(SUPPLIED DATA)

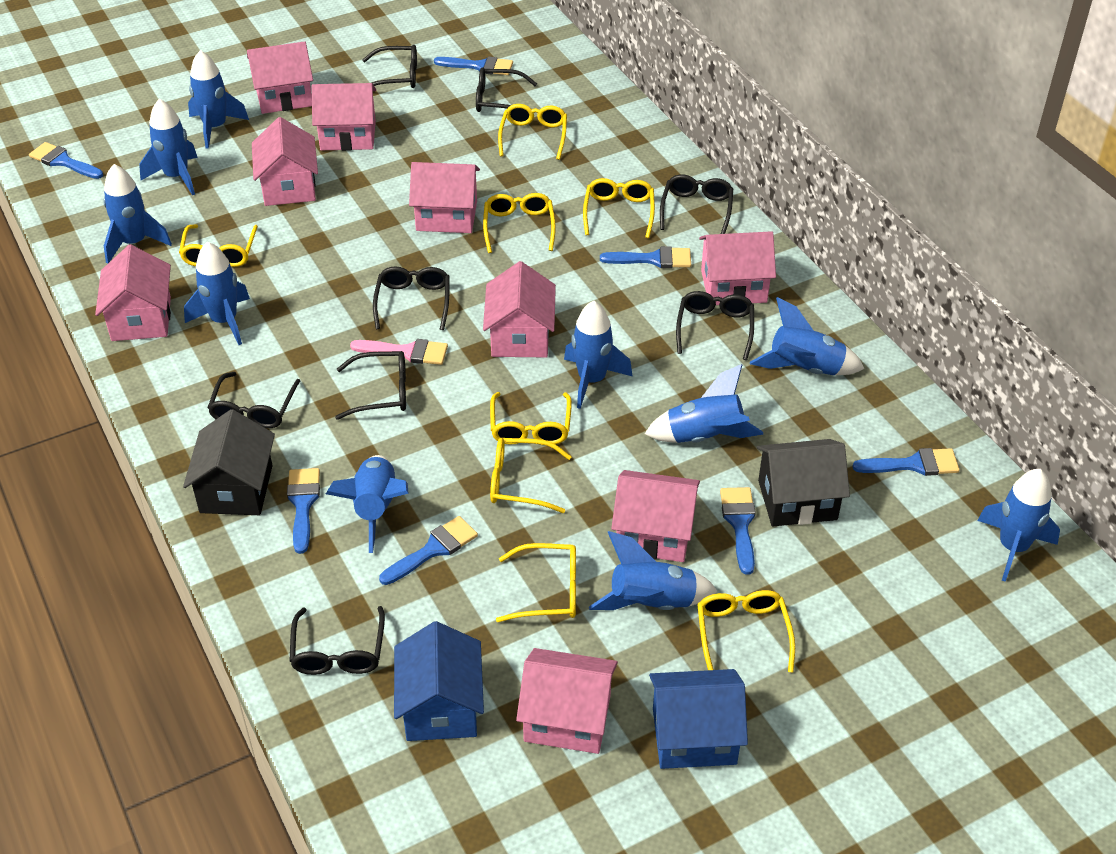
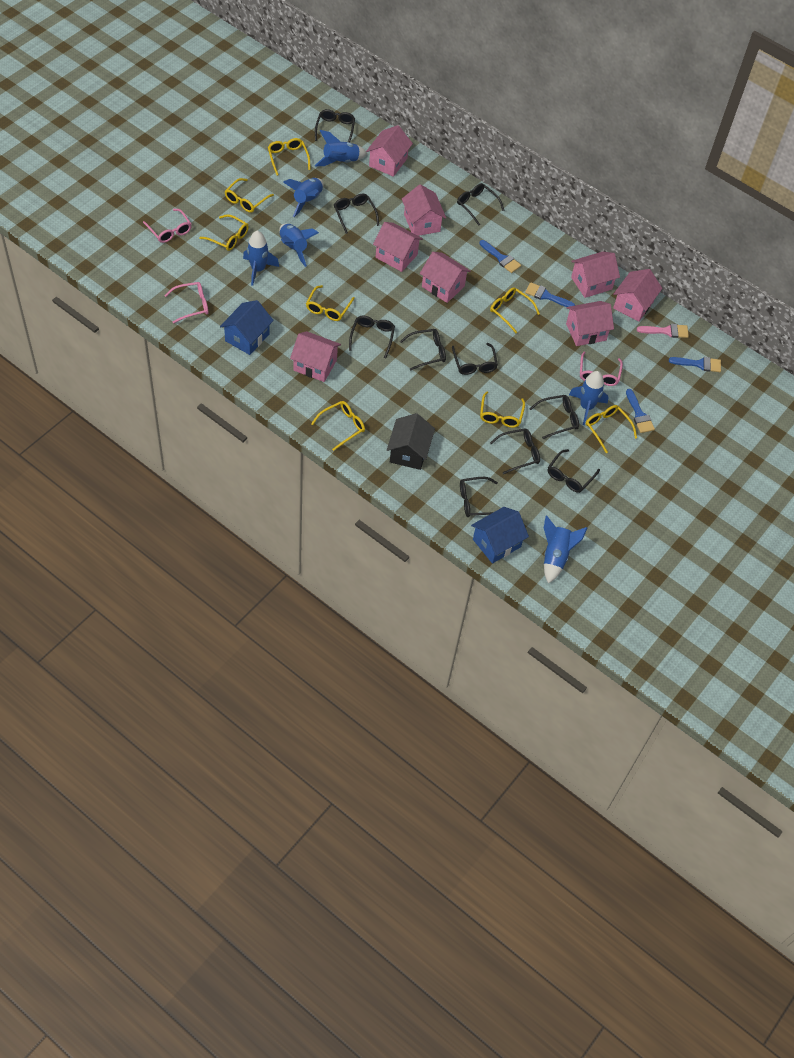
black glasses: 8 -> 10
black house: 2 -> 1
blue brush: 7 -> 4
blue rocket: 10 -> 6
pink glasses: 0 -> 3
pink house: 9 -> 8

(End SUPPLIED DATA)

TASK DIRECTIONS ::
Without the pictures, return the records above exactly as written.

WRITTEN SOLUTION ::
black glasses: 8 -> 10
black house: 2 -> 1
blue brush: 7 -> 4
blue rocket: 10 -> 6
pink glasses: 0 -> 3
pink house: 9 -> 8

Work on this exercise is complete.